▸ **WHAT TO PRODUCE**:
Below is a set of entries. Reproduce exactly the lines from the one containing "black duck (378,243)" through the end, both included.

▸ **DATASET RECORDS**:

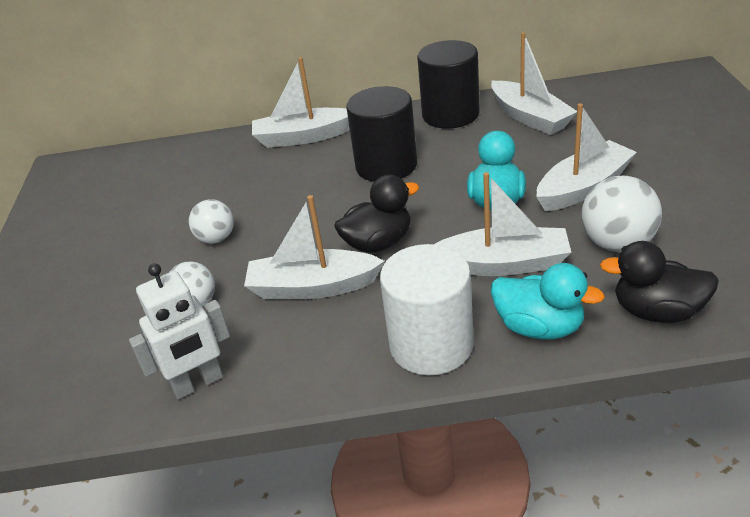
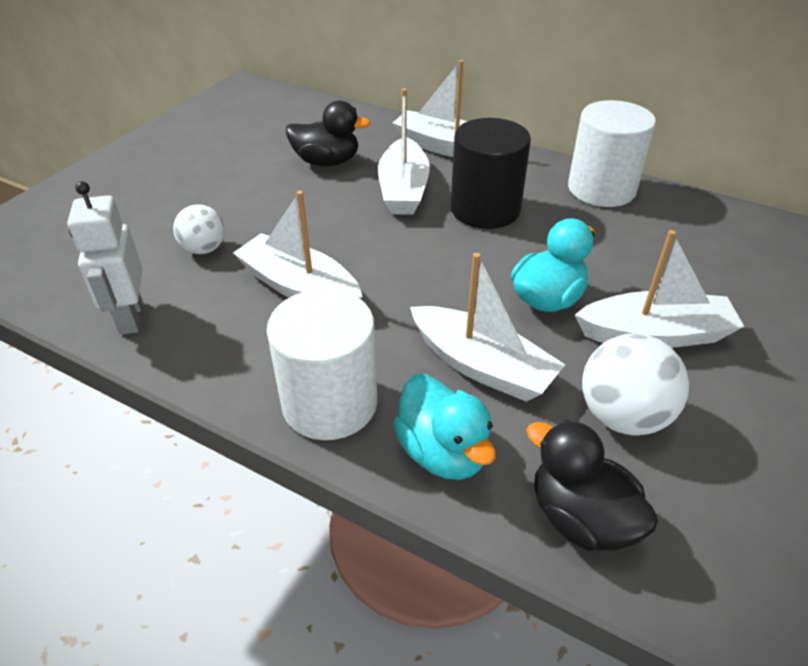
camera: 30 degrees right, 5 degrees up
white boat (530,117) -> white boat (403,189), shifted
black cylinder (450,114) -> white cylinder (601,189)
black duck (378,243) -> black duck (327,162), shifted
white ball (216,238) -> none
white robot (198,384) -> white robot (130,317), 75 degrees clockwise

▸ **RESULT FOR THIS TASK**:
black duck (378,243) -> black duck (327,162), shifted
white ball (216,238) -> none
white robot (198,384) -> white robot (130,317), 75 degrees clockwise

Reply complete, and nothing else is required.